Problem to solve: Please tally the lines of the listing that follows where the word "scrolled" appears, and reply with the number only.

Given records:
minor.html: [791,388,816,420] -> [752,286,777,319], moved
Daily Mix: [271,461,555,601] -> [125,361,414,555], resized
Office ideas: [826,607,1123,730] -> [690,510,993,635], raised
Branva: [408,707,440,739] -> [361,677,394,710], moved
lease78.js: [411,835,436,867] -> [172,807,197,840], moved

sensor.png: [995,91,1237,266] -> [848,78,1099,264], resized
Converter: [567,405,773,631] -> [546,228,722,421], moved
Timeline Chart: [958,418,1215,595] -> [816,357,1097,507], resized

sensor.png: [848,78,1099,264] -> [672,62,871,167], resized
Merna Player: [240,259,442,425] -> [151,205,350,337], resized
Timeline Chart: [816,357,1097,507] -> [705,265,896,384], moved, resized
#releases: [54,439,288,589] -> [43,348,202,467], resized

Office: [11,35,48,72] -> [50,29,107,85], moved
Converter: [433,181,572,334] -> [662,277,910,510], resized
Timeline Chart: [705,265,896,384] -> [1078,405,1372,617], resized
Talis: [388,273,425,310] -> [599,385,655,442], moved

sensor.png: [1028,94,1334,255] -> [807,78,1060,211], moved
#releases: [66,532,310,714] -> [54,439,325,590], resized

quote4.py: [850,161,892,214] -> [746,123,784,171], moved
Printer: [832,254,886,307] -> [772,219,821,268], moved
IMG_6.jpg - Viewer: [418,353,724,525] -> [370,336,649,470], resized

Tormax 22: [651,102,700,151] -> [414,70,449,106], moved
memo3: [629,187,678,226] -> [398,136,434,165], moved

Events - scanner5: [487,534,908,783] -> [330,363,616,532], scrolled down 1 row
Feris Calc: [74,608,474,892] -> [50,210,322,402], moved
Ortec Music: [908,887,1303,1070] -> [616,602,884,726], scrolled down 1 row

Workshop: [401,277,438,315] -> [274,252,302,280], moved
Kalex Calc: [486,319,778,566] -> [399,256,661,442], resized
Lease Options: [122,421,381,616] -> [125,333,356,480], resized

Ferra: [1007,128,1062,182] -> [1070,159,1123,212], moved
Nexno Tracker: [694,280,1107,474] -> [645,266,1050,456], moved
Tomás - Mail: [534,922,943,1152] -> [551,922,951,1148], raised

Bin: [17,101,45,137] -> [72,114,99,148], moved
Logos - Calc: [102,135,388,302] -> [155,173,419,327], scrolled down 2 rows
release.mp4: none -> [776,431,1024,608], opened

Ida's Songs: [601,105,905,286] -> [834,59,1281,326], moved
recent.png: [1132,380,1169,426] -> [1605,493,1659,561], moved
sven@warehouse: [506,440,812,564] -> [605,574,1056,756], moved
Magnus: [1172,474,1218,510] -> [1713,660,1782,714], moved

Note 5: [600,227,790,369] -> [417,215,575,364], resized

Output of the exercise: 3